__Task directions__
When you give the entries again, keep every word as it stands and drop the pictures.

○ ○ ○ ○ ○ ○ ○

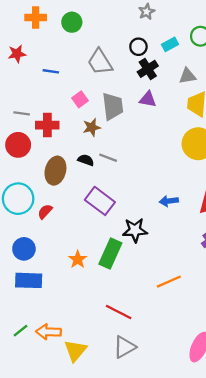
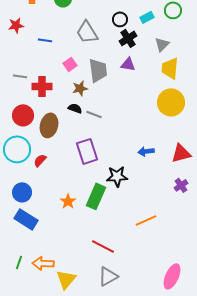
gray triangle: (188, 76) -> (162, 44), turned -35
red circle: (18, 145) -> (23, 115), moved
black semicircle: (86, 160) -> (75, 108), moved
purple rectangle: (100, 201) -> (87, 151), turned 35
blue rectangle: (29, 280) -> (26, 219), turned 30
green line: (20, 331) -> (19, 262), turned -32

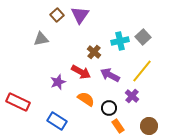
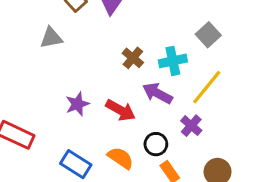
cyan cross: (120, 41) -> (173, 61), moved
red arrow: (81, 72) -> (120, 110), moved
orange semicircle: (86, 99) -> (120, 158), moved

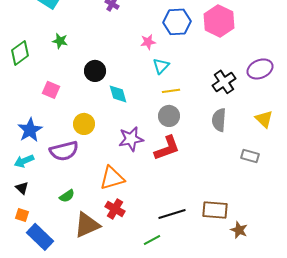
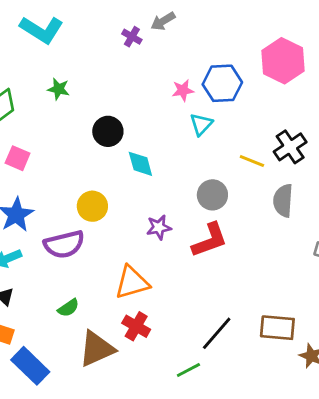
blue hexagon: (177, 22) -> (222, 83), moved
pink square: (51, 90) -> (18, 158), moved
yellow line: (171, 91) -> (252, 161), moved, turned 30
purple star: (131, 139) -> (159, 227), size x0.7
black line: (172, 214) -> (217, 333), turned -32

○ ○ ○ ○ ○ ○ ○

__Solution__
gray triangle: (188, 76) -> (162, 44), turned -35
red circle: (18, 145) -> (23, 115), moved
black semicircle: (86, 160) -> (75, 108), moved
purple rectangle: (100, 201) -> (87, 151), turned 35
blue rectangle: (29, 280) -> (26, 219), turned 30
green line: (20, 331) -> (19, 262), turned -32

cyan cross: (120, 41) -> (173, 61), moved
red arrow: (81, 72) -> (120, 110), moved
orange semicircle: (86, 99) -> (120, 158), moved

blue hexagon: (177, 22) -> (222, 83), moved
pink square: (51, 90) -> (18, 158), moved
yellow line: (171, 91) -> (252, 161), moved, turned 30
purple star: (131, 139) -> (159, 227), size x0.7
black line: (172, 214) -> (217, 333), turned -32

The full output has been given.